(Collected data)

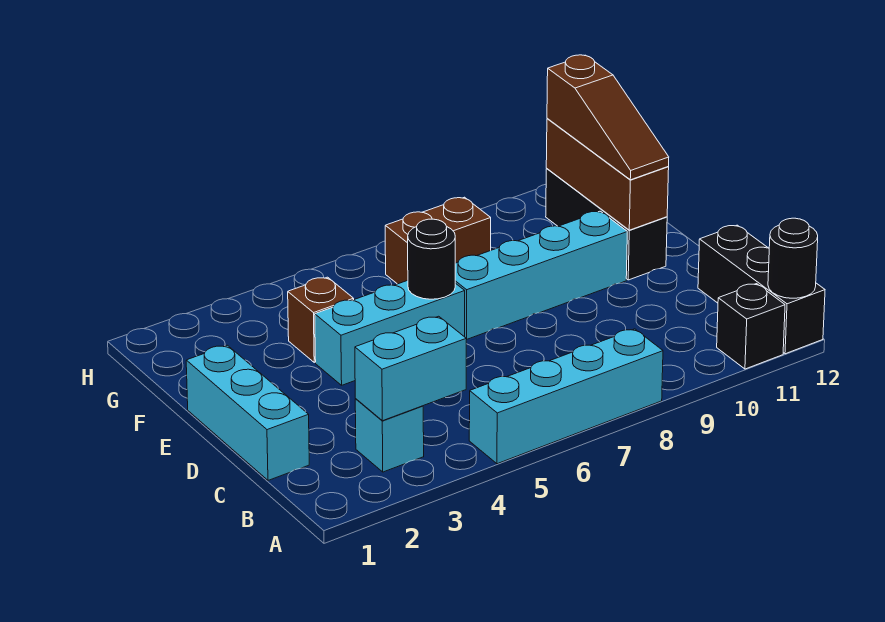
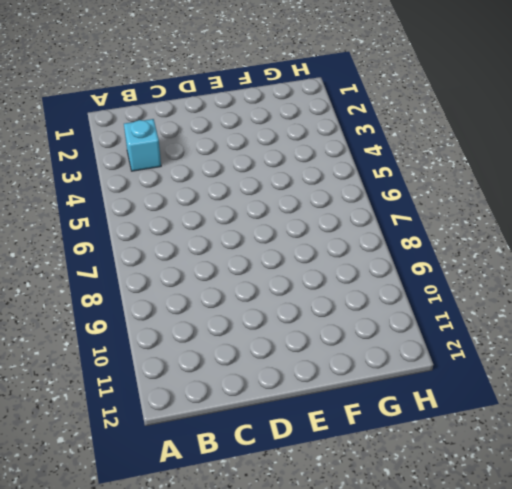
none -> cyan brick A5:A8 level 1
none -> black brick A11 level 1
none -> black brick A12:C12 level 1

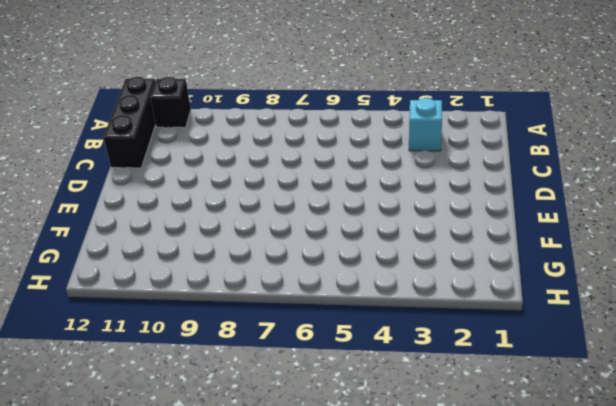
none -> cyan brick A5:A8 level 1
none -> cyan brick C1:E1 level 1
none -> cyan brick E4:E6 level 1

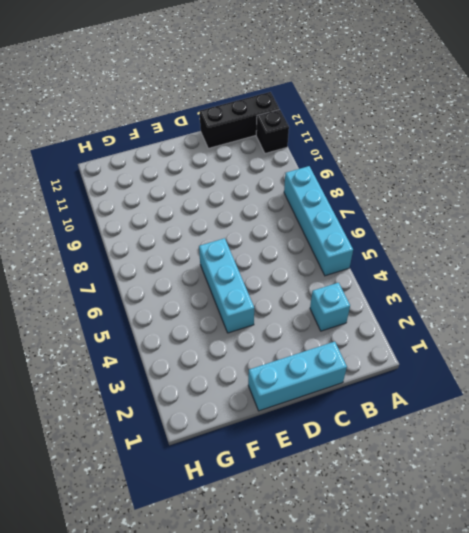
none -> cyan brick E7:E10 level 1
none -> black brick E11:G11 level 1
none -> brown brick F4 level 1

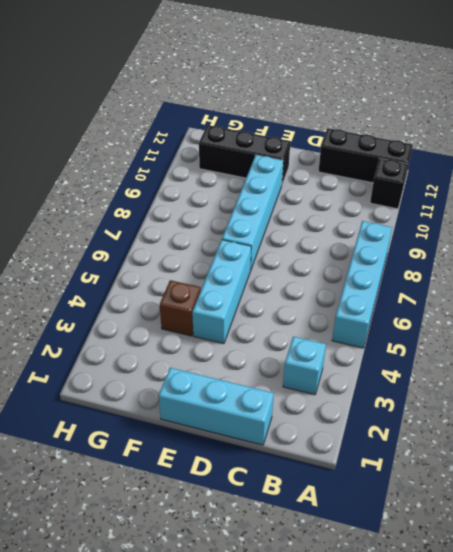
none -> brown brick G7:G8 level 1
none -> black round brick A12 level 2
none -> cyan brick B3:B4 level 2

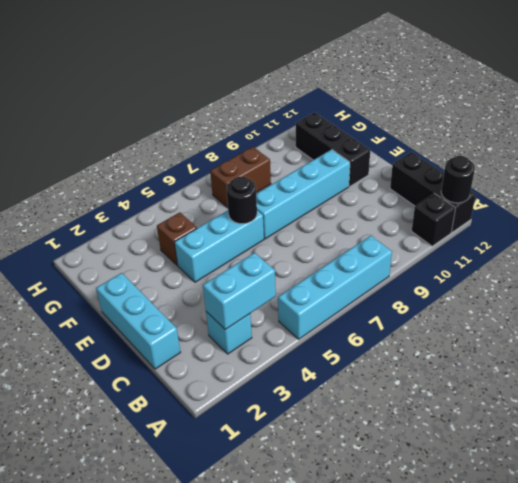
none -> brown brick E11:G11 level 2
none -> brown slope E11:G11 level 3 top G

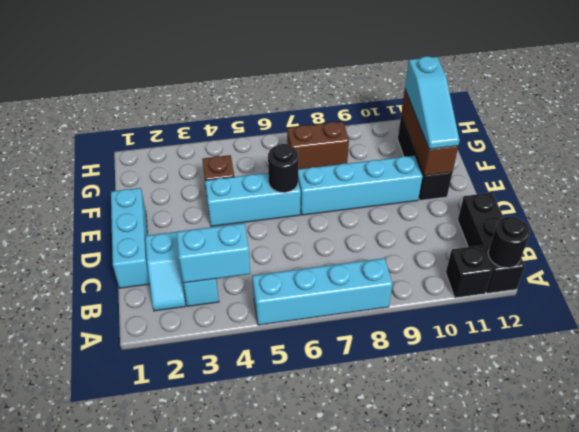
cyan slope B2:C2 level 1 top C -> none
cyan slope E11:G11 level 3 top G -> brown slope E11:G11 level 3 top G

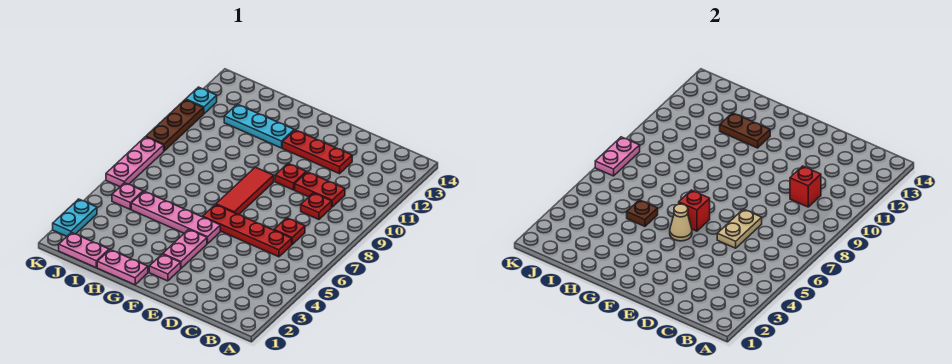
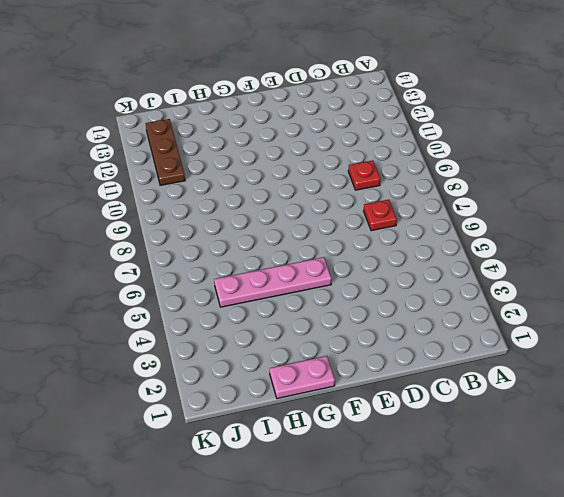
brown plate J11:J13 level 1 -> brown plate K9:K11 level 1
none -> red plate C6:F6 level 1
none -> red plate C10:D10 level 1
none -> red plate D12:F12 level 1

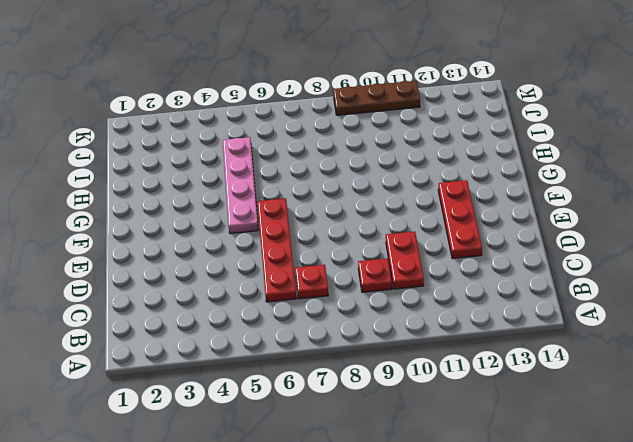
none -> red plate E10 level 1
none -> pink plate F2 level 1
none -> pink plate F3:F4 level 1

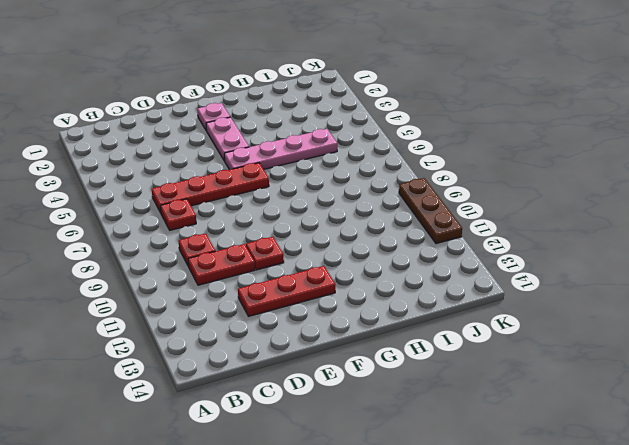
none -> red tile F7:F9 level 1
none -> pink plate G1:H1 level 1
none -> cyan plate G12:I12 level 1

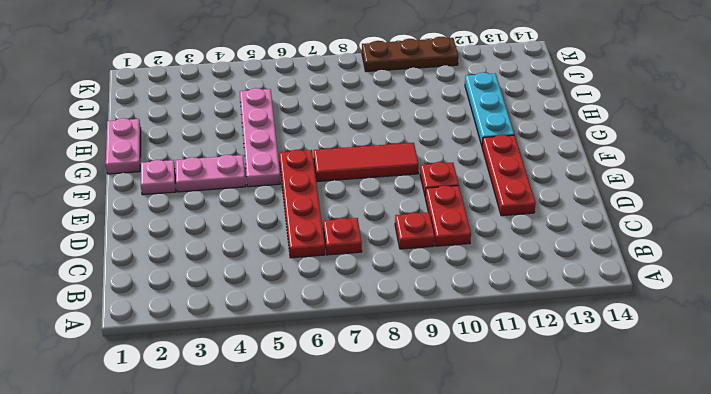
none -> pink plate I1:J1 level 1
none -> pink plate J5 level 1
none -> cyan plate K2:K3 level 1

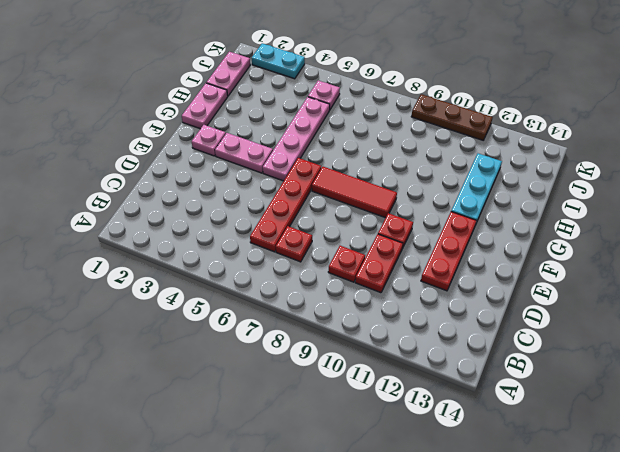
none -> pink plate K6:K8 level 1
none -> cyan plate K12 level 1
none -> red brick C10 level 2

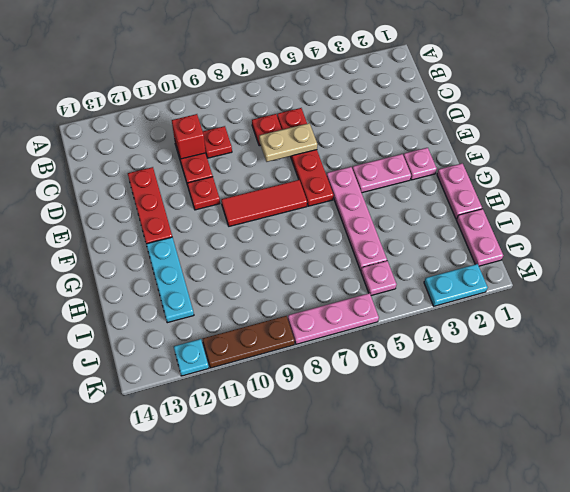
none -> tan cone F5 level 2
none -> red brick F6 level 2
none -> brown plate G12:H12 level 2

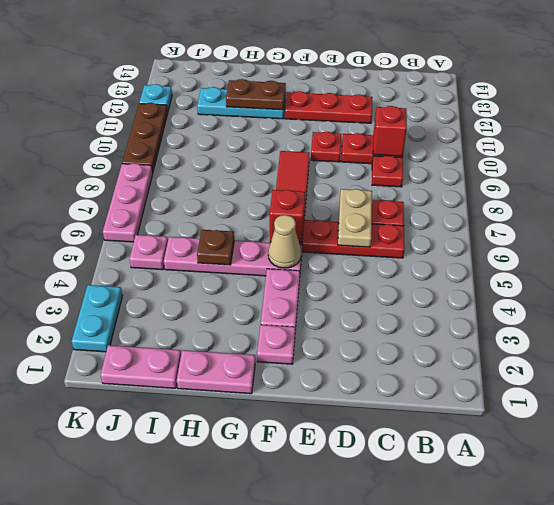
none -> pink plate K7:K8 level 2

* * *

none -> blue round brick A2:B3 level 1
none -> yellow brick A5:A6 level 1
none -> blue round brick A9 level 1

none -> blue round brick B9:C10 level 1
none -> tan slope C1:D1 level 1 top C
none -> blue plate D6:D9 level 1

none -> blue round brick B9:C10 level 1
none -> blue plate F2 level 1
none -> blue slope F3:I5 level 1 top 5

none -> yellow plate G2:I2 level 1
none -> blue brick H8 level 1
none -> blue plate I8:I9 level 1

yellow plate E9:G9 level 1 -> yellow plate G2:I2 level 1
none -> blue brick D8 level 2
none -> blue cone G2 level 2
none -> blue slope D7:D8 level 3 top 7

## ASSIGNMENT:
A clean copy is needed of the lines above from the one with "none -> red plate C6:F6 level 1" up to and including the one with "none -> pink plate K7:K8 level 2". Please set it down exactly, with no pictures.

## ANSWER FOR THIS EXERCISE:
none -> red plate C6:F6 level 1
none -> red plate C10:D10 level 1
none -> red plate D12:F12 level 1

none -> red plate E10 level 1
none -> pink plate F2 level 1
none -> pink plate F3:F4 level 1

none -> red tile F7:F9 level 1
none -> pink plate G1:H1 level 1
none -> cyan plate G12:I12 level 1

none -> pink plate I1:J1 level 1
none -> pink plate J5 level 1
none -> cyan plate K2:K3 level 1

none -> pink plate K6:K8 level 1
none -> cyan plate K12 level 1
none -> red brick C10 level 2

none -> tan cone F5 level 2
none -> red brick F6 level 2
none -> brown plate G12:H12 level 2

none -> pink plate K7:K8 level 2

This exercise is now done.